How to complete this task
Reproduce, without any change, the span of lines from the opening of the records below to the line containing "BT3 pin TXD: B12 -> B4", inclusive.

-------- Records for processing --------

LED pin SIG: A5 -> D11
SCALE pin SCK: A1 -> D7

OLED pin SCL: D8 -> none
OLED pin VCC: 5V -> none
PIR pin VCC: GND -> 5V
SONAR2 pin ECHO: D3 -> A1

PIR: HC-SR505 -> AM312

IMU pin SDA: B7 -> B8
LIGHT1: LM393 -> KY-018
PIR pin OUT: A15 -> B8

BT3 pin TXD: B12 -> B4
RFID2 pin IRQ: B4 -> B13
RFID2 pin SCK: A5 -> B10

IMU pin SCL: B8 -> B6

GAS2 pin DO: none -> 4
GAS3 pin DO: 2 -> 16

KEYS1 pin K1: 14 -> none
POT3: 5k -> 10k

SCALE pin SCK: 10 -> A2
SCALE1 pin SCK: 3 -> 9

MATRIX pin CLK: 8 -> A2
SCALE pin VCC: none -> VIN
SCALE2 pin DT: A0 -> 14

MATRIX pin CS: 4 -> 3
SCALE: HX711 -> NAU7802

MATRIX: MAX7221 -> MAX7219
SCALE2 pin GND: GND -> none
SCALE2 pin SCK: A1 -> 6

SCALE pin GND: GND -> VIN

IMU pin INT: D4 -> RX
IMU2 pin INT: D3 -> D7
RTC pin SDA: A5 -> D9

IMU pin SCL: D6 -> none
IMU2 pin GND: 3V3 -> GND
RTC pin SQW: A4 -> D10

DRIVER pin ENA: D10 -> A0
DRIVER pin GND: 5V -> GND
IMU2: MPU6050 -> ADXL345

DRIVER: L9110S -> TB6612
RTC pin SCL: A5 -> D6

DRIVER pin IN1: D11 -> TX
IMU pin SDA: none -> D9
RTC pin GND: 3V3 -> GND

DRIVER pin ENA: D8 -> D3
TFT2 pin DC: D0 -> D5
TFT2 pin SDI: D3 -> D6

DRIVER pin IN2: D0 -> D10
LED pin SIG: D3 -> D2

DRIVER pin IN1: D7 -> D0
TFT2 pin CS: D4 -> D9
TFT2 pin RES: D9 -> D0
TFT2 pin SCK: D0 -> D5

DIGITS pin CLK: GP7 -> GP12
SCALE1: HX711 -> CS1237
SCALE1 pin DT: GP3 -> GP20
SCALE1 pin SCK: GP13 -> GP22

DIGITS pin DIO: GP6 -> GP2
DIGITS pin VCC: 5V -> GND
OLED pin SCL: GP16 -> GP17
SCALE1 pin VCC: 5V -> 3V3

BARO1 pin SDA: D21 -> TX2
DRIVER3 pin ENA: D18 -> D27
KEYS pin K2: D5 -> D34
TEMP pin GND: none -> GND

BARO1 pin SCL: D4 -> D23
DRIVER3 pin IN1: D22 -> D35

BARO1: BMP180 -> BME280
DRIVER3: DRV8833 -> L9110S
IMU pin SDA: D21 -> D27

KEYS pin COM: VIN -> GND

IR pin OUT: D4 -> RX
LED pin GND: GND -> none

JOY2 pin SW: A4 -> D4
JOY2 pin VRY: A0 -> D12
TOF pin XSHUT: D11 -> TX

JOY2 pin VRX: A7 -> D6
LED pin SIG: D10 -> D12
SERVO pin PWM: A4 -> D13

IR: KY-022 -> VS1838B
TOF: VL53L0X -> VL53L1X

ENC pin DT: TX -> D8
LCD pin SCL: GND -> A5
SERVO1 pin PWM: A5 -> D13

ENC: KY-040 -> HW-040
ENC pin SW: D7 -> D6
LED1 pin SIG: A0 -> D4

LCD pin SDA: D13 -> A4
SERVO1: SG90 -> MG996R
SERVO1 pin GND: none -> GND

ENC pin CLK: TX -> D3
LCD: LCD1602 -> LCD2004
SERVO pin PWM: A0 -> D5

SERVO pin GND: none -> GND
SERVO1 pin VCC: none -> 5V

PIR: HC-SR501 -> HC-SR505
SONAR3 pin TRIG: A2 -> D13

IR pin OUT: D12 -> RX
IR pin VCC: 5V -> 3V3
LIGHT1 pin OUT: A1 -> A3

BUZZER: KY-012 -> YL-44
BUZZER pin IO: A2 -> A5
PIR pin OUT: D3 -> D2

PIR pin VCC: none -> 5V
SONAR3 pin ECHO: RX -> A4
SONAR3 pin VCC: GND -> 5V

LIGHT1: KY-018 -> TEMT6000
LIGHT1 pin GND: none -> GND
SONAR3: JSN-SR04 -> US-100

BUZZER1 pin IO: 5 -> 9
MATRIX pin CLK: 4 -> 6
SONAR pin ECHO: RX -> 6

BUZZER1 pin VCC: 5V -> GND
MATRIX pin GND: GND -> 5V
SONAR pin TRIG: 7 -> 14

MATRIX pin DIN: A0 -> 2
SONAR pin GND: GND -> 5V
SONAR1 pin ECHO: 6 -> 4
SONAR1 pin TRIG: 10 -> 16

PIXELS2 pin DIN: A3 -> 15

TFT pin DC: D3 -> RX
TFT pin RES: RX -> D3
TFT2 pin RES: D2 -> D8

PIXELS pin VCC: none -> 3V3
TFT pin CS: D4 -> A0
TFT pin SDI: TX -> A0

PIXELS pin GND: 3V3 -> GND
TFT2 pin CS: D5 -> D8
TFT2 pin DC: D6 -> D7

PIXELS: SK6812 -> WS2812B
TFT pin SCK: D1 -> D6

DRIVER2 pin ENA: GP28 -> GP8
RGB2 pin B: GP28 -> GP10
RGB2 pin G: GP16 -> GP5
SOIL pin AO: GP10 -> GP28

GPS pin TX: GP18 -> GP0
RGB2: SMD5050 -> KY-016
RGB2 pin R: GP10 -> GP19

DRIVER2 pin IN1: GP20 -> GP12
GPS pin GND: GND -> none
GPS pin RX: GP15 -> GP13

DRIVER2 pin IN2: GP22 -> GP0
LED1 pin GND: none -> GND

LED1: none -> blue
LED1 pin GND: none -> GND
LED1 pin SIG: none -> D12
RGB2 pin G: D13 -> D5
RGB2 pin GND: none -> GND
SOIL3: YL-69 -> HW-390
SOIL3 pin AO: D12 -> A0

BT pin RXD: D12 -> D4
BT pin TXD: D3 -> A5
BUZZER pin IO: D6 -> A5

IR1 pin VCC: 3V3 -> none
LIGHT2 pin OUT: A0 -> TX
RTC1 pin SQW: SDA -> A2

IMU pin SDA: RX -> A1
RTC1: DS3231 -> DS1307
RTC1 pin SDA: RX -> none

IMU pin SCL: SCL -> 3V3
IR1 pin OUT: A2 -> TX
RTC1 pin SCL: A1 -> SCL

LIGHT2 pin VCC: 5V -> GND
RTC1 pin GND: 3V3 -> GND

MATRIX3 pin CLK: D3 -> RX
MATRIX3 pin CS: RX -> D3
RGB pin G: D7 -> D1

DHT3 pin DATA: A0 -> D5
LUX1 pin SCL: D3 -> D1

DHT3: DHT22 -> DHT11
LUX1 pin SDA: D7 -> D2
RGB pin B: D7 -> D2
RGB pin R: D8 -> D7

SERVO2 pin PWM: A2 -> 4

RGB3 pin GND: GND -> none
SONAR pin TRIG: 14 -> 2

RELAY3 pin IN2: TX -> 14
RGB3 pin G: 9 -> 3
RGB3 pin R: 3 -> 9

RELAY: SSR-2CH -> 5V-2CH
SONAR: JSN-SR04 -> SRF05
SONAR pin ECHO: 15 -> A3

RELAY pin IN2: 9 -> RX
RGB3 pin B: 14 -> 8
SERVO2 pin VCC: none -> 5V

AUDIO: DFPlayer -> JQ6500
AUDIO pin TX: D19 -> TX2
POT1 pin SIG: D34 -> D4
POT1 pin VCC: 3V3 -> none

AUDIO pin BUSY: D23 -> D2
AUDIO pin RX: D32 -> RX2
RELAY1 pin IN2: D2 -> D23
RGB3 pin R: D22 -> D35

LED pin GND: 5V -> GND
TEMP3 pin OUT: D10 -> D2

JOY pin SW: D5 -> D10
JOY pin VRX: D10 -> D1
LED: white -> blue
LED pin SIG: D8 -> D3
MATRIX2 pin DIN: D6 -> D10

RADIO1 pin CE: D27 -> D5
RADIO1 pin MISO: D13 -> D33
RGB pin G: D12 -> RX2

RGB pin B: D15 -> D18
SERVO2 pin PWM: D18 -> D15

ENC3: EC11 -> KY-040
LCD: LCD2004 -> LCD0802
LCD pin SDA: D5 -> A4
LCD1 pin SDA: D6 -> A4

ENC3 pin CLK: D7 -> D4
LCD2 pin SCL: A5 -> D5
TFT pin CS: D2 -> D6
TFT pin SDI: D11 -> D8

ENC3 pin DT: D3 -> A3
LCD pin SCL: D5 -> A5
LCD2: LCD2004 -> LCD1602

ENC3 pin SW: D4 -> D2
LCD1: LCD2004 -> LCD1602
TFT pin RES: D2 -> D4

--------

Response
LED pin SIG: A5 -> D11
SCALE pin SCK: A1 -> D7

OLED pin SCL: D8 -> none
OLED pin VCC: 5V -> none
PIR pin VCC: GND -> 5V
SONAR2 pin ECHO: D3 -> A1

PIR: HC-SR505 -> AM312

IMU pin SDA: B7 -> B8
LIGHT1: LM393 -> KY-018
PIR pin OUT: A15 -> B8

BT3 pin TXD: B12 -> B4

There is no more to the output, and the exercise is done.